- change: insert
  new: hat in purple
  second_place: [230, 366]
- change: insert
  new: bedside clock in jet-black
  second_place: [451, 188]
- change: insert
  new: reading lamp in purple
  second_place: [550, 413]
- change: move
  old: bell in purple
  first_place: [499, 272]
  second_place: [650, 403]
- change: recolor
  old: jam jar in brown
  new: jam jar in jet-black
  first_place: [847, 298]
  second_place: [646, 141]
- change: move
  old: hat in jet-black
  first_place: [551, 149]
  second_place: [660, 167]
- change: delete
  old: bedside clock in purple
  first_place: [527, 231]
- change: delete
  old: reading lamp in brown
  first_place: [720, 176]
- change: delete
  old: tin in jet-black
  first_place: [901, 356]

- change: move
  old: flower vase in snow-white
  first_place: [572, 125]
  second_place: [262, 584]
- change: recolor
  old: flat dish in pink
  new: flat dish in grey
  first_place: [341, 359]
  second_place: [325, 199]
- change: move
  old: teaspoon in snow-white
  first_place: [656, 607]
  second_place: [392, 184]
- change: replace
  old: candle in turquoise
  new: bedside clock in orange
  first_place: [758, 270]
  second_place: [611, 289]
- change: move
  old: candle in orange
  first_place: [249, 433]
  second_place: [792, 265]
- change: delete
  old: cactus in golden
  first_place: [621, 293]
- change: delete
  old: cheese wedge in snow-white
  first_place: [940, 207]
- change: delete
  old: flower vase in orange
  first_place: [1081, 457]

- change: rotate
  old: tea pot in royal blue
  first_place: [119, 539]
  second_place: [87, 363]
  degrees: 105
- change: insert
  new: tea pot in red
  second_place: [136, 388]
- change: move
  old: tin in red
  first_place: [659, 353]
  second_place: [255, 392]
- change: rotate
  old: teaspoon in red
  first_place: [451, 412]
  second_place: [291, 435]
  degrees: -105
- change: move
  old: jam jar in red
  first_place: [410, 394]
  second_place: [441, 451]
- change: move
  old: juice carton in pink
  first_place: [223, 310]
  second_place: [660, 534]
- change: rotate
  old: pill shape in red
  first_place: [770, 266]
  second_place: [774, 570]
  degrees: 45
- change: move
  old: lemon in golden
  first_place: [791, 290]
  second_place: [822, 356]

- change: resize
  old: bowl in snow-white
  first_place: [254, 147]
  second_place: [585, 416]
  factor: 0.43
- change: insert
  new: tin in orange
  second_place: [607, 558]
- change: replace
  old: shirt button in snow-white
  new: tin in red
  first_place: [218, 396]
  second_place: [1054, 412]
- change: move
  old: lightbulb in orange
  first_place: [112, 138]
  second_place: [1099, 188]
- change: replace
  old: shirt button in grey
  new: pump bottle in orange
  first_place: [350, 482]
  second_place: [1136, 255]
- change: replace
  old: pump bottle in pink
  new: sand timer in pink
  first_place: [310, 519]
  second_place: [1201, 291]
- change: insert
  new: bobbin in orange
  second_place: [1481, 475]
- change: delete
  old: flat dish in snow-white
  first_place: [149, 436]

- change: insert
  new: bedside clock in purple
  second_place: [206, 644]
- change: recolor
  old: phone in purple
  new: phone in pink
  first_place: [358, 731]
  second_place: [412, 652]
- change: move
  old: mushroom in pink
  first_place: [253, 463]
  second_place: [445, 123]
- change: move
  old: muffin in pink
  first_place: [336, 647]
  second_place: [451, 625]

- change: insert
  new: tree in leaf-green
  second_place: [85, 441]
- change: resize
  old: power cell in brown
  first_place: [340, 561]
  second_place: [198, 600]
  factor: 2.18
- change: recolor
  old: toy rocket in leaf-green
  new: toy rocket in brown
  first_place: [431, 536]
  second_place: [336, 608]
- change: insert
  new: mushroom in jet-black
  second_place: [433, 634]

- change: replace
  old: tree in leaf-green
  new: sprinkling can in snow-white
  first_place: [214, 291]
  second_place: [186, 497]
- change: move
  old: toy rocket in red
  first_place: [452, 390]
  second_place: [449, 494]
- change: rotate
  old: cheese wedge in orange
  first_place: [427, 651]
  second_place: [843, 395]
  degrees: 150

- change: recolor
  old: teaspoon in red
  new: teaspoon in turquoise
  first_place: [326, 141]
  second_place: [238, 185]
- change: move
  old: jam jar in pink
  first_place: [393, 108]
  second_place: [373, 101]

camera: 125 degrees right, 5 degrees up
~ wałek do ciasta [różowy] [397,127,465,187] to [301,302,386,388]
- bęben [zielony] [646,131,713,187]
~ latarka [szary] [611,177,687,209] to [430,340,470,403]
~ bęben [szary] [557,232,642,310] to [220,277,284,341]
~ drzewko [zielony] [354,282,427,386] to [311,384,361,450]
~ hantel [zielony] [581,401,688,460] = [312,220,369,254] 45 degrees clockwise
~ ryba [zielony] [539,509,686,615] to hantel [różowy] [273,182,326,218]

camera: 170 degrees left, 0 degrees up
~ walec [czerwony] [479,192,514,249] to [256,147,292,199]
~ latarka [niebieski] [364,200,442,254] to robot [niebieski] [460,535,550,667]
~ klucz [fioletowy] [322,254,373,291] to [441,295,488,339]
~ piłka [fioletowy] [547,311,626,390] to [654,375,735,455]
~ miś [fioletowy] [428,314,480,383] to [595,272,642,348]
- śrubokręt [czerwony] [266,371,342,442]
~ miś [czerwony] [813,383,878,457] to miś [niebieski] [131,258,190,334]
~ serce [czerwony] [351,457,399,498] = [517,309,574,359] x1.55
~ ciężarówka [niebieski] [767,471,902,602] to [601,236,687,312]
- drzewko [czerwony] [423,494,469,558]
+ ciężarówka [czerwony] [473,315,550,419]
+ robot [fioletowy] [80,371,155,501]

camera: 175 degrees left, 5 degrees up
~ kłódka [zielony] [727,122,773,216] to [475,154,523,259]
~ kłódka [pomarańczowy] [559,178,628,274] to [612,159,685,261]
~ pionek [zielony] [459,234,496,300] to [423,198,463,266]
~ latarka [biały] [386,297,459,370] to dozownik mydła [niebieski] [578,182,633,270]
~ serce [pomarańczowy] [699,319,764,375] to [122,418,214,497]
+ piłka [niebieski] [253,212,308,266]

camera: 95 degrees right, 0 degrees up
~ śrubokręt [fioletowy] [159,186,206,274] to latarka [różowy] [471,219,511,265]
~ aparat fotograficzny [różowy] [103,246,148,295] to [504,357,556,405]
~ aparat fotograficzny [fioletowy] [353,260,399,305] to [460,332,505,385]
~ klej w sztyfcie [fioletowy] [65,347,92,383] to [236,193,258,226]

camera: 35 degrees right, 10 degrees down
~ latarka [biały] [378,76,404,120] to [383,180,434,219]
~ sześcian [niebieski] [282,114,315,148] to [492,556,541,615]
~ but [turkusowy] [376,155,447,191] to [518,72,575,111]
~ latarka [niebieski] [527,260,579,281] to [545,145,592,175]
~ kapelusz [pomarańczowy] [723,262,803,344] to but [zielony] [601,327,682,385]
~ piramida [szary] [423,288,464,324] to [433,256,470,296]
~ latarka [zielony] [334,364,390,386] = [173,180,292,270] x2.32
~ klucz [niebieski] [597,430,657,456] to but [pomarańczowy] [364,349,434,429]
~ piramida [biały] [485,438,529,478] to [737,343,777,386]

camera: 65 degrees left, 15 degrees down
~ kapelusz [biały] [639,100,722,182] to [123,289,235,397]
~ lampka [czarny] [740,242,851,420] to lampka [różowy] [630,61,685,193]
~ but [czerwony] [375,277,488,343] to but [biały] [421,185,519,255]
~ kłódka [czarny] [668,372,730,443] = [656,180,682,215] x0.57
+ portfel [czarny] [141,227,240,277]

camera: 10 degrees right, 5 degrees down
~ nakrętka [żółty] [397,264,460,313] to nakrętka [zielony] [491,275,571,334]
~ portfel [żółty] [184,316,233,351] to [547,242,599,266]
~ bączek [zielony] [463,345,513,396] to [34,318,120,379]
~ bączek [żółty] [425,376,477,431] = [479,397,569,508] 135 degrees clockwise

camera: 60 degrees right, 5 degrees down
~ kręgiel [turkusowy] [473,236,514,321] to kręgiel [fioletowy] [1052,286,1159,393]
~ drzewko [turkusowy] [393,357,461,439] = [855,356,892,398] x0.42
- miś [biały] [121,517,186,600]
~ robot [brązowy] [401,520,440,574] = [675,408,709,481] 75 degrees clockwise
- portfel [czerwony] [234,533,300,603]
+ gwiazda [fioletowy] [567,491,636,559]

*What is expected*.
The required output is every line above from the one with "[354,282,427,386] to [311,384,361,450]" down to the one with "45 degrees clockwise", restated word for word, ends included.

*Response below*.
~ drzewko [zielony] [354,282,427,386] to [311,384,361,450]
~ hantel [zielony] [581,401,688,460] = [312,220,369,254] 45 degrees clockwise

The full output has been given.